- [HOW TO COMPLETE THIS TASK] The required output is the stretch from the line containing "pink square at" through the line containing "red circle: moved 23 px right" in the records below, unaltered and with no pictures.

- [AVAILABLE DATA]
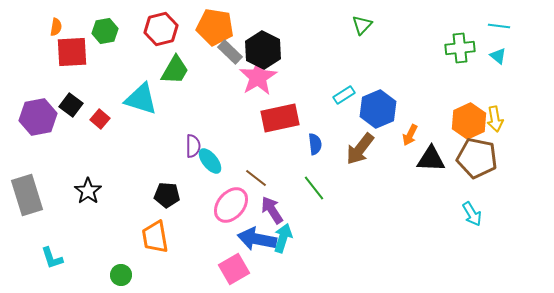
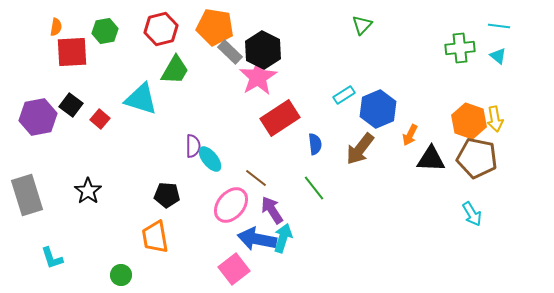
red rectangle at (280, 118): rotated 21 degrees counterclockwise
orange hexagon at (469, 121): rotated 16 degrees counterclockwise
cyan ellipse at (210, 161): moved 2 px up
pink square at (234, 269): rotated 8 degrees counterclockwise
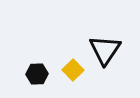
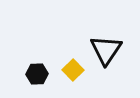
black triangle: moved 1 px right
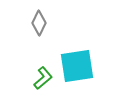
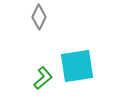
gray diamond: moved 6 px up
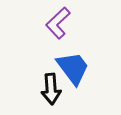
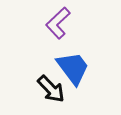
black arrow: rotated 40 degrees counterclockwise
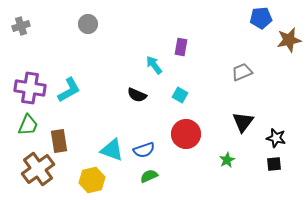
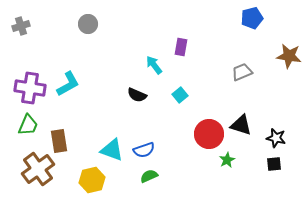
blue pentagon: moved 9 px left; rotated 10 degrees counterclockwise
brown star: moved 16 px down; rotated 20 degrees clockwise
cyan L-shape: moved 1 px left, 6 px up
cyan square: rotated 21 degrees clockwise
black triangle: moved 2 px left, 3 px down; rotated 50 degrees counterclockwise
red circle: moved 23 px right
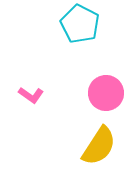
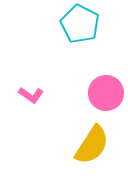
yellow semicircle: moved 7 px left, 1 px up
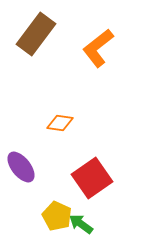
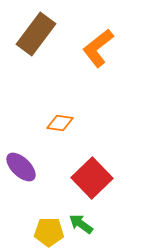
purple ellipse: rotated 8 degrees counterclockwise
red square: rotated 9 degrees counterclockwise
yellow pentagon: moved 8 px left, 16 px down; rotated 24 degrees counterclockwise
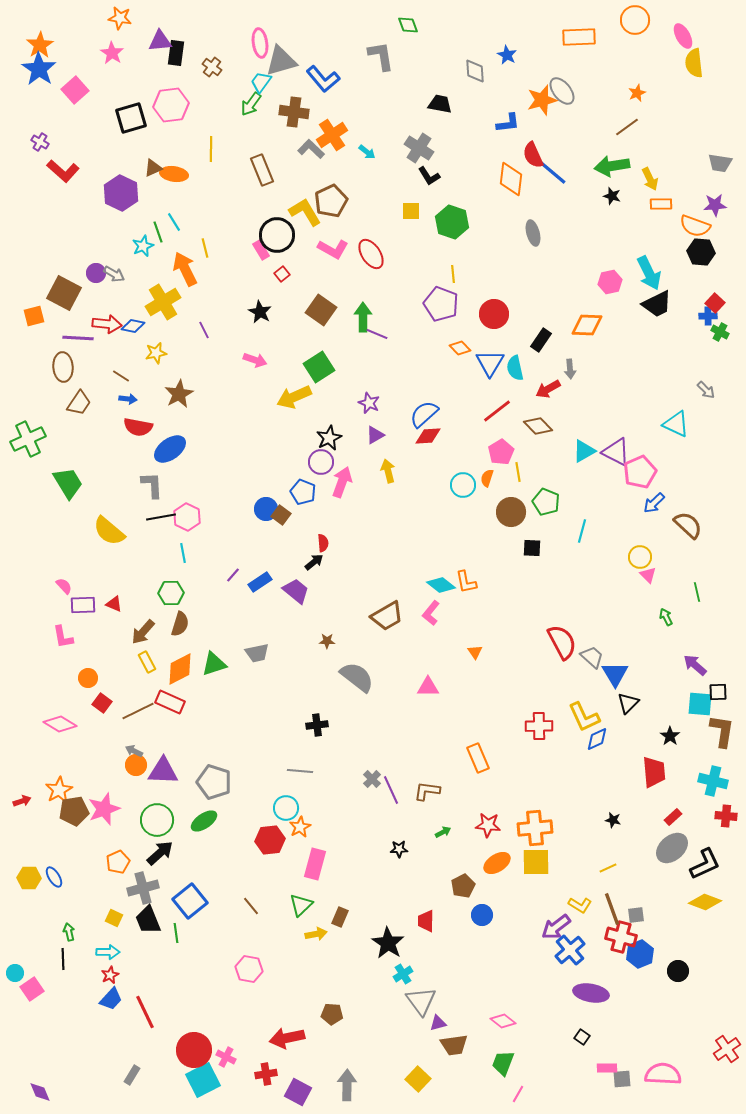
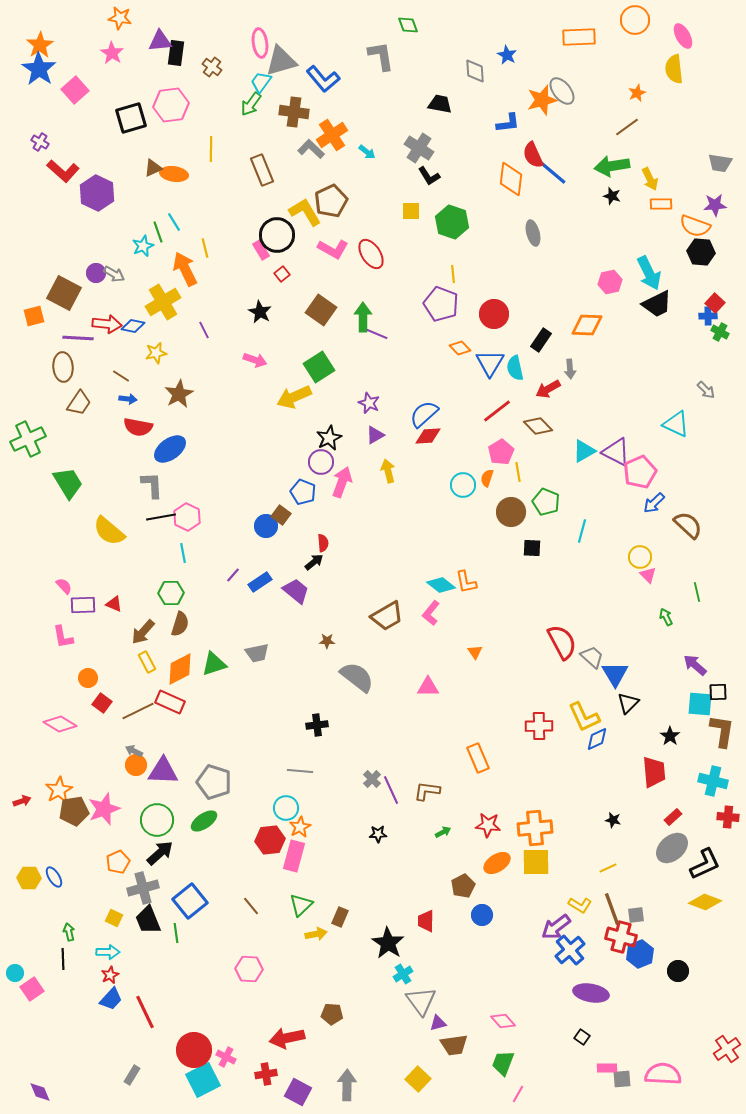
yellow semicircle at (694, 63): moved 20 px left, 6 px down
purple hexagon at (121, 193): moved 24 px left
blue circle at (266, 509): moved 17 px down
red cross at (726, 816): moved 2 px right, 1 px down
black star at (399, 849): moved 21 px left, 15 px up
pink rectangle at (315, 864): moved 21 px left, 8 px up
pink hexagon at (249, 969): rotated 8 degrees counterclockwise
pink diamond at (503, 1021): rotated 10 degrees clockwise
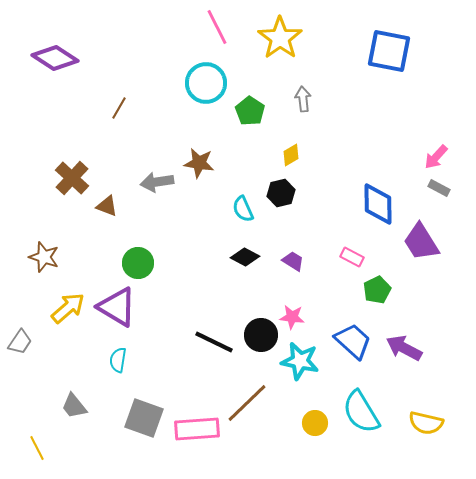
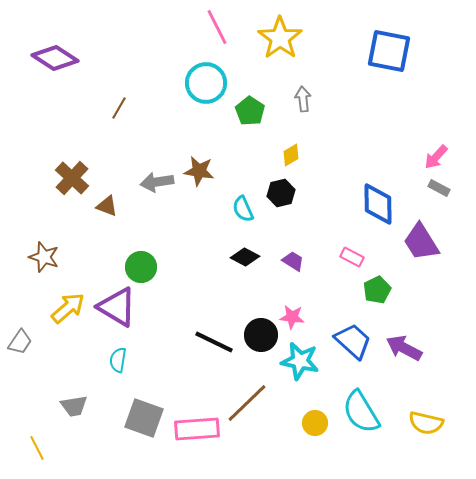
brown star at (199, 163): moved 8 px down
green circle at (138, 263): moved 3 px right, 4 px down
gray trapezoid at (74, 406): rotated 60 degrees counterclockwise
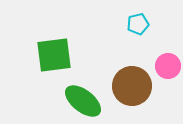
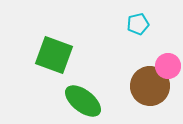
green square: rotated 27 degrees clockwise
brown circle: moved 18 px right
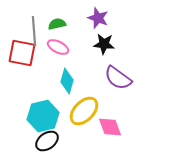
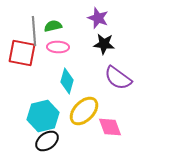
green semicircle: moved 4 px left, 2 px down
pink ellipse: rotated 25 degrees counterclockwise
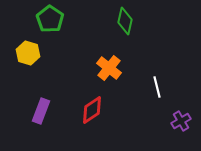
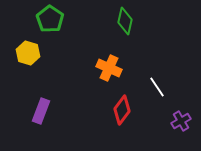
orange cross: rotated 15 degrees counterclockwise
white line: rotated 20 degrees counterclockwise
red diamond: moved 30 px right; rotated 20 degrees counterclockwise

- [RESULT OF THIS TASK]
pink square at (234, 269): rotated 8 degrees counterclockwise
black triangle: moved 1 px right
gray diamond: moved 6 px up
black arrow: rotated 40 degrees counterclockwise
blue pentagon: moved 9 px left; rotated 10 degrees counterclockwise
brown star: moved 16 px down; rotated 20 degrees clockwise
cyan L-shape: moved 1 px left, 6 px up
cyan square: rotated 21 degrees clockwise
black triangle: moved 2 px left, 3 px down; rotated 50 degrees counterclockwise
red circle: moved 23 px right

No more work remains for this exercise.